◆ **BRIEF**:
Give a verbatim repeat of the lines that run from the line containing "(1020, 634) = (736, 185): none" to the end of the data below.

━━━━━━━━━━

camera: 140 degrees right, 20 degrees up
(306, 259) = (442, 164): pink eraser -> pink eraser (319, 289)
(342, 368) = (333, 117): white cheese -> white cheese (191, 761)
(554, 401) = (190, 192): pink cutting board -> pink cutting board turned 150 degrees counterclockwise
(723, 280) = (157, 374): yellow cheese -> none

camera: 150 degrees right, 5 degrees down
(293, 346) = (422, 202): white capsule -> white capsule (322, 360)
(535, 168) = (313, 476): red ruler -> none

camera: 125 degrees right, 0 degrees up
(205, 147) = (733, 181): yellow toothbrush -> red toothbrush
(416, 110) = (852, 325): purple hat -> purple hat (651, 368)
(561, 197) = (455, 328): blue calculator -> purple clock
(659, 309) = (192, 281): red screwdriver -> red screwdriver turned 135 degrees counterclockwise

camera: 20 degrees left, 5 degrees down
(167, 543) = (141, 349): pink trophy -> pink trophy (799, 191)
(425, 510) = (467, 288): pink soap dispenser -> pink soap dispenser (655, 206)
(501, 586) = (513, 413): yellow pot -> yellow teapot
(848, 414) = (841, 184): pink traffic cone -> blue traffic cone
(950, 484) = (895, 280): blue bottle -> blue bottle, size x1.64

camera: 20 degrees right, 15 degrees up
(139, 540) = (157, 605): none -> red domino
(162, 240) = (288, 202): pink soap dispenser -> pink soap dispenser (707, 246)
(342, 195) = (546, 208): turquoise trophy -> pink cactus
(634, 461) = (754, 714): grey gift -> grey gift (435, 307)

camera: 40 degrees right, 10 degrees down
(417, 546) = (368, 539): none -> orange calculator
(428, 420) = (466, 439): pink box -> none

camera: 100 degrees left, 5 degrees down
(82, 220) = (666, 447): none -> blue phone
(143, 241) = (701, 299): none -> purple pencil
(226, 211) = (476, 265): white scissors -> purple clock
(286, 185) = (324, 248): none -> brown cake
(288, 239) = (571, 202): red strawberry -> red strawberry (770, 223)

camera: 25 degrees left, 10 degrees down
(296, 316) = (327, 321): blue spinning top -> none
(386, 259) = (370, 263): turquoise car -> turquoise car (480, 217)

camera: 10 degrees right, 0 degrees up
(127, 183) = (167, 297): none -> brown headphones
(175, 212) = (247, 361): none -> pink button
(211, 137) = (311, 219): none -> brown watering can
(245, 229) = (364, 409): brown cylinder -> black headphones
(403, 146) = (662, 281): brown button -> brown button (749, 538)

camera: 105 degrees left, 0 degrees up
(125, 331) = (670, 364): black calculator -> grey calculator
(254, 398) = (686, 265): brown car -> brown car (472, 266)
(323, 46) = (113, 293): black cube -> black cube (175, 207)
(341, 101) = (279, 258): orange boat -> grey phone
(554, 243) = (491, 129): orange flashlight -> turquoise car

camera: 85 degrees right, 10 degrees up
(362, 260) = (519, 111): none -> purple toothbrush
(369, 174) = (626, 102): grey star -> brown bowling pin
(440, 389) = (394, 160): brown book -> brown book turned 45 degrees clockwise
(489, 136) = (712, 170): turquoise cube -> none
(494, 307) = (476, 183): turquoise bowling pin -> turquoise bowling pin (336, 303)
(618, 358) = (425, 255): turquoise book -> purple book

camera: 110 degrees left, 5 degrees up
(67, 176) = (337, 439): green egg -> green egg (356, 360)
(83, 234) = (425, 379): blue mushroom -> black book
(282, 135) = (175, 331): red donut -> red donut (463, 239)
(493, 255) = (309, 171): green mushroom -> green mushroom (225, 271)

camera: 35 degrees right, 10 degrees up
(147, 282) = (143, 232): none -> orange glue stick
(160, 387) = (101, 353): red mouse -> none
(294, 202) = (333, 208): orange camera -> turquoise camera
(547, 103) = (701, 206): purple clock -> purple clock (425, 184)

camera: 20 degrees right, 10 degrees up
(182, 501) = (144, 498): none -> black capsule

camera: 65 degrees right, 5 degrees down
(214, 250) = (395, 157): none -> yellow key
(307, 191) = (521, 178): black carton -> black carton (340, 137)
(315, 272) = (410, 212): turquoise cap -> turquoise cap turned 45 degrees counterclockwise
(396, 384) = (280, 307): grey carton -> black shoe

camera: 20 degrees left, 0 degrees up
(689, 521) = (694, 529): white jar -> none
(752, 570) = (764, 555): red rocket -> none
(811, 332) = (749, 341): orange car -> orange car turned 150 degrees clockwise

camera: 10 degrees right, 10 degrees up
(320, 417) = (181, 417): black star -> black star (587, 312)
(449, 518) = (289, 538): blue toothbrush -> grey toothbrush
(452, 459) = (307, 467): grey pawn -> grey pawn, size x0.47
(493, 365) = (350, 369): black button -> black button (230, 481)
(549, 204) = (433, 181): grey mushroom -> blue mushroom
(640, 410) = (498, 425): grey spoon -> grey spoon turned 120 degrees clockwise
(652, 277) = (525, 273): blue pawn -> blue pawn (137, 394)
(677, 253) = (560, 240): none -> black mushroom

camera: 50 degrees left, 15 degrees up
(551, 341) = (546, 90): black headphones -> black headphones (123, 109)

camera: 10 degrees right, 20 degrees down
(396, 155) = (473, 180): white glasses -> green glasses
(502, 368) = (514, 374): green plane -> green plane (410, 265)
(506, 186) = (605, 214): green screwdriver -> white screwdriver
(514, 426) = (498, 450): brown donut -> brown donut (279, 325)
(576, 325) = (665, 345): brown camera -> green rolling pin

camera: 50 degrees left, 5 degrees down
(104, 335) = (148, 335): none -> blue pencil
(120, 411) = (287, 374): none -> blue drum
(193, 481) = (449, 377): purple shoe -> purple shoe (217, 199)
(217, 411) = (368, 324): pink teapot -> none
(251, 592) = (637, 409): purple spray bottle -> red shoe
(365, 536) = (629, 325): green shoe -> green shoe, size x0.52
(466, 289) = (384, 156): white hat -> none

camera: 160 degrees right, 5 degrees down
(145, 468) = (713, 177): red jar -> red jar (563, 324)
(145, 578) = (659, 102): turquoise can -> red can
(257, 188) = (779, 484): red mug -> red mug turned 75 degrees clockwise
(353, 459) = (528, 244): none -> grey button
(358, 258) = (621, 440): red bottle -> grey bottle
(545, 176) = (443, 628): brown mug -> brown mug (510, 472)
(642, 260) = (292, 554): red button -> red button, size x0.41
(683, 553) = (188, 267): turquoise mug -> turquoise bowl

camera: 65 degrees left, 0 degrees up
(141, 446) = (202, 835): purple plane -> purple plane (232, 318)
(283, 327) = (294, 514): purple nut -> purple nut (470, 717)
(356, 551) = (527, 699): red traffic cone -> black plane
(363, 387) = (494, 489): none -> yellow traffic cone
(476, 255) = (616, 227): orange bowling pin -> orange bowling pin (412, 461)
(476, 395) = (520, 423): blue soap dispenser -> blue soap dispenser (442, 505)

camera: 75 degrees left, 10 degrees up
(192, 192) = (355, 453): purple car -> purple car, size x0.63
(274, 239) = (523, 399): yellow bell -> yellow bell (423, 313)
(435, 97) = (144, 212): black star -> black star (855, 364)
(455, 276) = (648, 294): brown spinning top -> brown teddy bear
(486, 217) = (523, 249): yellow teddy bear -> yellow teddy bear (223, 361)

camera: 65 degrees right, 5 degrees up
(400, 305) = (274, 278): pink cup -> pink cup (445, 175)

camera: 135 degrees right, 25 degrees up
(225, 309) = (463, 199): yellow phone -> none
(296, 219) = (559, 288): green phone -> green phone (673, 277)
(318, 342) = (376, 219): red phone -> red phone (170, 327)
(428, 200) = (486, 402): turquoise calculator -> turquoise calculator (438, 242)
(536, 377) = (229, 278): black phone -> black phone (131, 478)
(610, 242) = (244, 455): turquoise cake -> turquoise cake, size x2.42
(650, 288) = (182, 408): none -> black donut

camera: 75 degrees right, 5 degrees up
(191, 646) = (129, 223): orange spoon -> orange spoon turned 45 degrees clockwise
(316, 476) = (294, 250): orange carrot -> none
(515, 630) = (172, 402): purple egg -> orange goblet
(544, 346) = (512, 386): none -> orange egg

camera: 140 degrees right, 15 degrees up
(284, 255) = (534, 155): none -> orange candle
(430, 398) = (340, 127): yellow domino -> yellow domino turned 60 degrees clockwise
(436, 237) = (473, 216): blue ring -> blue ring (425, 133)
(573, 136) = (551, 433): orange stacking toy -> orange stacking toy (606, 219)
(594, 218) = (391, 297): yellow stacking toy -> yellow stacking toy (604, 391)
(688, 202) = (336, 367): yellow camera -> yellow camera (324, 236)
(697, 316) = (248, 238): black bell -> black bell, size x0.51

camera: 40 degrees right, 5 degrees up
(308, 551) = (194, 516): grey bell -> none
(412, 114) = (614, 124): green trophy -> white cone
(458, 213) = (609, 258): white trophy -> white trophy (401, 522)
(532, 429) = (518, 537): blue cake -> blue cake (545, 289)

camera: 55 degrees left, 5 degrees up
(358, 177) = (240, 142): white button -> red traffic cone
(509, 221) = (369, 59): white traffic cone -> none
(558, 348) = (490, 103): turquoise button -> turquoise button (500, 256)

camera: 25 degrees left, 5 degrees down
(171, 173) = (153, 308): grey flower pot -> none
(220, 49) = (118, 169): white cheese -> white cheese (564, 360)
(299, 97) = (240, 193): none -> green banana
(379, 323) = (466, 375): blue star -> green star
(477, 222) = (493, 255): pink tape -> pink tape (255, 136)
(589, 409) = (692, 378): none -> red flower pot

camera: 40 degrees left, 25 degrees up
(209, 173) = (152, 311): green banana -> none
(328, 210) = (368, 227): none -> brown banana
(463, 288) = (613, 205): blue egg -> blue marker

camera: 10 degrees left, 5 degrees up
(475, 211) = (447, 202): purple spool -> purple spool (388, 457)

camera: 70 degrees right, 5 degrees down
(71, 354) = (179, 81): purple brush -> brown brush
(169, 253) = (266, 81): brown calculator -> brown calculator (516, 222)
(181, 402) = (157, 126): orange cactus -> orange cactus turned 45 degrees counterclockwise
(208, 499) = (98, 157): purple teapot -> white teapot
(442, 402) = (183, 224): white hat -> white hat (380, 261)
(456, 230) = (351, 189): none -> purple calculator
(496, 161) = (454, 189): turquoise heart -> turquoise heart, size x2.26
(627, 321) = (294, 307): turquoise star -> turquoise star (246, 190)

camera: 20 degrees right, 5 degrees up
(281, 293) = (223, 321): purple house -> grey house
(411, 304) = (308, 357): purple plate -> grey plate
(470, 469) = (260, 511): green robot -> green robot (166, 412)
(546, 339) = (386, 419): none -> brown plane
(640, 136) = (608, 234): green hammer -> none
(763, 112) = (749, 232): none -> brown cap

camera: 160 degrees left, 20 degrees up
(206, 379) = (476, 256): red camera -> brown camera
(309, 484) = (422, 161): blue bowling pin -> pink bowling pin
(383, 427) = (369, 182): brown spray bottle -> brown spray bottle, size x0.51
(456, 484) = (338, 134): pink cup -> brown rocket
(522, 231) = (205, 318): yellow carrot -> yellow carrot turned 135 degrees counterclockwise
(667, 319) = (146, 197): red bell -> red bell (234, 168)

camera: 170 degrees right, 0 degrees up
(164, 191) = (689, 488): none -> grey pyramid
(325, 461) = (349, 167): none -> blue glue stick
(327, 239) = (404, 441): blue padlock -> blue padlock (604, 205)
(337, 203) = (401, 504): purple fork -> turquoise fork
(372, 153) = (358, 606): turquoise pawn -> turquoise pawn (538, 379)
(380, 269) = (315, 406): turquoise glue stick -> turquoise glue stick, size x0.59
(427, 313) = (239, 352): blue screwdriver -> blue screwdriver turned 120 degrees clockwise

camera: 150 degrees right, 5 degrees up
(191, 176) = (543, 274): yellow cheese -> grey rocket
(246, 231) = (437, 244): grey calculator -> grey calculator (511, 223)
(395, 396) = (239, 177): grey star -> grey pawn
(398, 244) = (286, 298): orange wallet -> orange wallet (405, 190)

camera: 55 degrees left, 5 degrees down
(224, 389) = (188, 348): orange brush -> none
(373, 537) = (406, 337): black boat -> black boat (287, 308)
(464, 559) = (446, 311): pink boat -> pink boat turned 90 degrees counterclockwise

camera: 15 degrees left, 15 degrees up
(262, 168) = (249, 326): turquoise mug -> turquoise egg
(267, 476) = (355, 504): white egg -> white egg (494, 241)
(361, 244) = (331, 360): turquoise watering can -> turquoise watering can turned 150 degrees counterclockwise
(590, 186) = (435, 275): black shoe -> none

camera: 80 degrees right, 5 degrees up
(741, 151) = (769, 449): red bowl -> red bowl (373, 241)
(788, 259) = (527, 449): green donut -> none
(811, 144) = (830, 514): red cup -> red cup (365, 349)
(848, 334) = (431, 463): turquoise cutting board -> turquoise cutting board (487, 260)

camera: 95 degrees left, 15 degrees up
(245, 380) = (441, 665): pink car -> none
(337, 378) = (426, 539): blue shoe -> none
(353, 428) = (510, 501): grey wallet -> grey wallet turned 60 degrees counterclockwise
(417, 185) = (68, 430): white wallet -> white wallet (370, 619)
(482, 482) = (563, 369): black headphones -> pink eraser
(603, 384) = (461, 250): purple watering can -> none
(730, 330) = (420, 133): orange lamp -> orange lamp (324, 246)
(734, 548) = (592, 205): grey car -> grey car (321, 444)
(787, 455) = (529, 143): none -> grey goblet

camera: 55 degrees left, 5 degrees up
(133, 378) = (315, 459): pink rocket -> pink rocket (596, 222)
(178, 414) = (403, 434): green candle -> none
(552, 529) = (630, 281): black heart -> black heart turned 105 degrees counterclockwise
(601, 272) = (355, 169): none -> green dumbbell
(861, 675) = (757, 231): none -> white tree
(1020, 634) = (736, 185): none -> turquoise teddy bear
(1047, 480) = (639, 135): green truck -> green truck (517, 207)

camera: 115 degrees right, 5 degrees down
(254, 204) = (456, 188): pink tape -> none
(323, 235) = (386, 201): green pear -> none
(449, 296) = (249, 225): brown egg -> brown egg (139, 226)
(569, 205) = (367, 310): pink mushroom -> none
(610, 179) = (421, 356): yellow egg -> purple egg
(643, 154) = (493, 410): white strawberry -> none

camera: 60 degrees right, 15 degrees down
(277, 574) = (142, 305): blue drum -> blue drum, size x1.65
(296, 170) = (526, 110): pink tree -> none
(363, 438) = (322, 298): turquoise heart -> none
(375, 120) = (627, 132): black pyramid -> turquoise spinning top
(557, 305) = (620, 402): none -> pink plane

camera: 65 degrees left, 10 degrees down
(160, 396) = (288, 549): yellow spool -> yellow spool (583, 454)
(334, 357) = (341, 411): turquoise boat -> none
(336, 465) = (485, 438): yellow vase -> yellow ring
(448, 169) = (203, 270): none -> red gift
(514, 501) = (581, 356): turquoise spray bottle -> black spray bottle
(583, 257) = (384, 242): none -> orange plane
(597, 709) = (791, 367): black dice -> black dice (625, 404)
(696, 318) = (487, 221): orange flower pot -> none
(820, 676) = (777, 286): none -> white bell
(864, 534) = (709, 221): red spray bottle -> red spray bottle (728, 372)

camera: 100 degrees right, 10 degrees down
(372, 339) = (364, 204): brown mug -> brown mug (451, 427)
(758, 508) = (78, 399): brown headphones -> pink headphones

━━━━━━━━━━

◆ **TASK RESPONSE**:
(1020, 634) = (736, 185): none -> turquoise teddy bear
(1047, 480) = (639, 135): green truck -> green truck (517, 207)

camera: 115 degrees right, 5 degrees down
(254, 204) = (456, 188): pink tape -> none
(323, 235) = (386, 201): green pear -> none
(449, 296) = (249, 225): brown egg -> brown egg (139, 226)
(569, 205) = (367, 310): pink mushroom -> none
(610, 179) = (421, 356): yellow egg -> purple egg
(643, 154) = (493, 410): white strawberry -> none

camera: 60 degrees right, 15 degrees down
(277, 574) = (142, 305): blue drum -> blue drum, size x1.65
(296, 170) = (526, 110): pink tree -> none
(363, 438) = (322, 298): turquoise heart -> none
(375, 120) = (627, 132): black pyramid -> turquoise spinning top
(557, 305) = (620, 402): none -> pink plane

camera: 65 degrees left, 10 degrees down
(160, 396) = (288, 549): yellow spool -> yellow spool (583, 454)
(334, 357) = (341, 411): turquoise boat -> none
(336, 465) = (485, 438): yellow vase -> yellow ring
(448, 169) = (203, 270): none -> red gift
(514, 501) = (581, 356): turquoise spray bottle -> black spray bottle
(583, 257) = (384, 242): none -> orange plane
(597, 709) = (791, 367): black dice -> black dice (625, 404)
(696, 318) = (487, 221): orange flower pot -> none
(820, 676) = (777, 286): none -> white bell
(864, 534) = (709, 221): red spray bottle -> red spray bottle (728, 372)

camera: 100 degrees right, 10 degrees down
(372, 339) = (364, 204): brown mug -> brown mug (451, 427)
(758, 508) = (78, 399): brown headphones -> pink headphones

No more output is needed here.